- **Task requirements**:
All entries are to be transcribed verbatim, but images are not carried over.
═════ Information given ═════
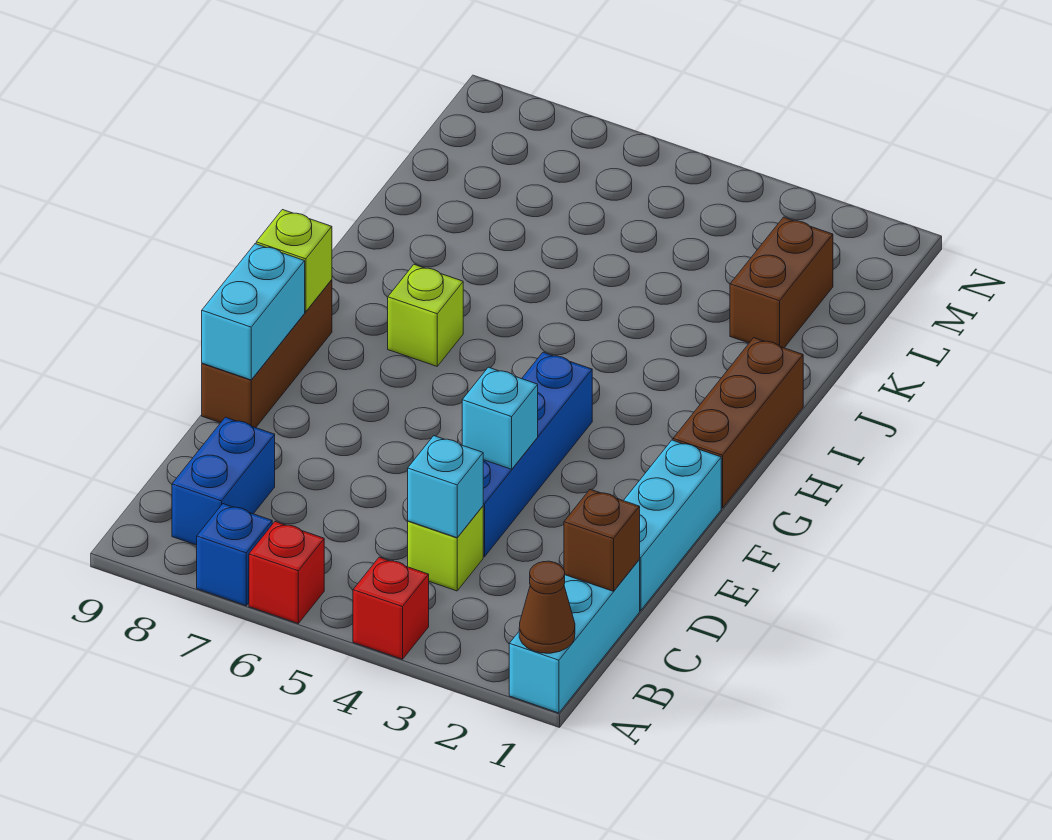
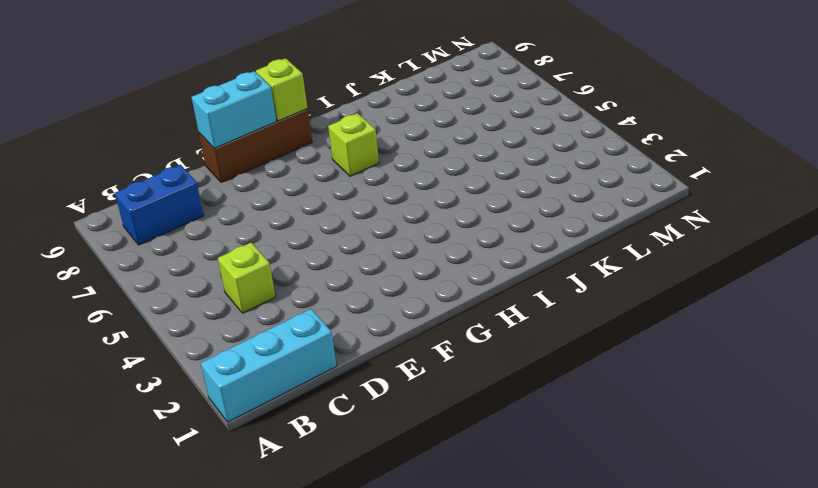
none -> red brick A4 level 1
none -> red brick A6 level 1
none -> blue brick A7 level 1

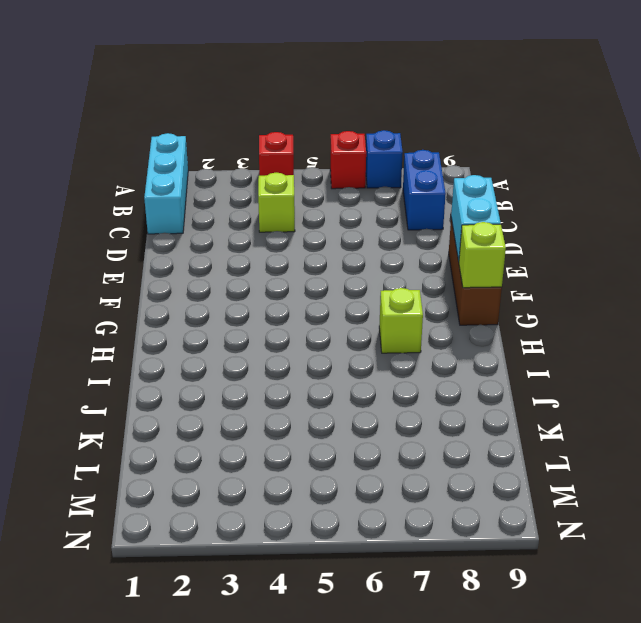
none -> cyan brick D1:F1 level 1
none -> blue brick D4:G4 level 1
none -> brown brick G1:I1 level 1

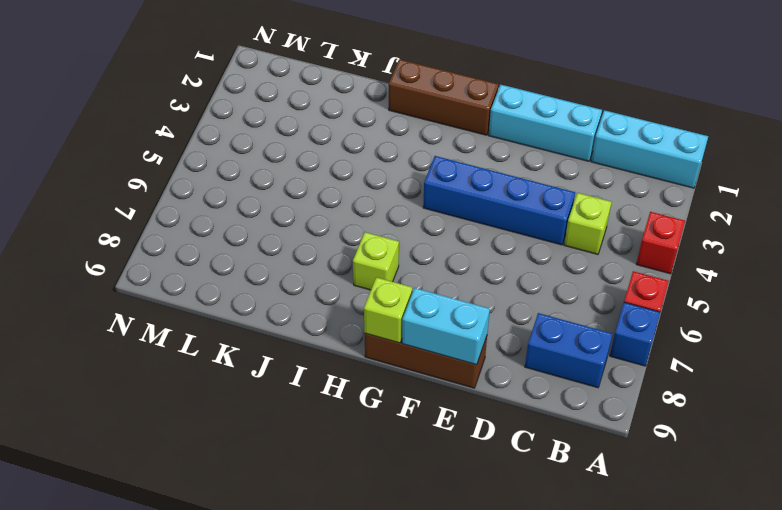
none -> brown brick K2:L2 level 1
none -> brown cone A1 level 2
none -> brown brick C1 level 2

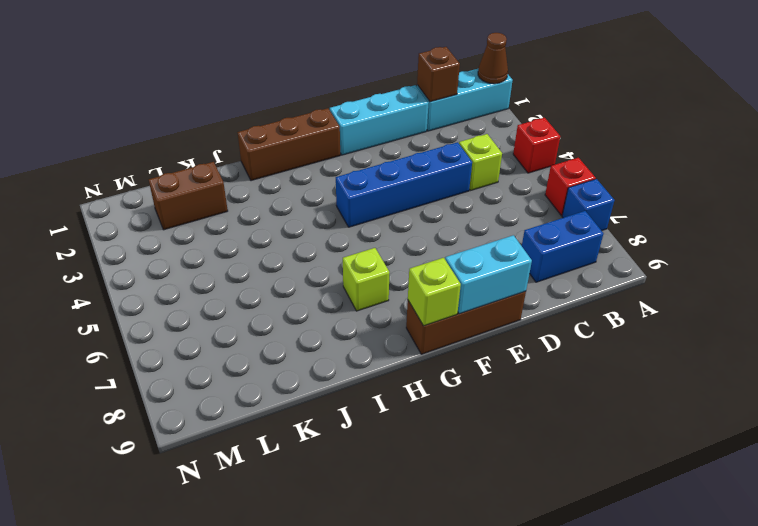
none -> cyan brick C4 level 2
none -> cyan brick E4 level 2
═════
- **Written response**:
none -> red brick A4 level 1
none -> red brick A6 level 1
none -> blue brick A7 level 1

none -> cyan brick D1:F1 level 1
none -> blue brick D4:G4 level 1
none -> brown brick G1:I1 level 1

none -> brown brick K2:L2 level 1
none -> brown cone A1 level 2
none -> brown brick C1 level 2

none -> cyan brick C4 level 2
none -> cyan brick E4 level 2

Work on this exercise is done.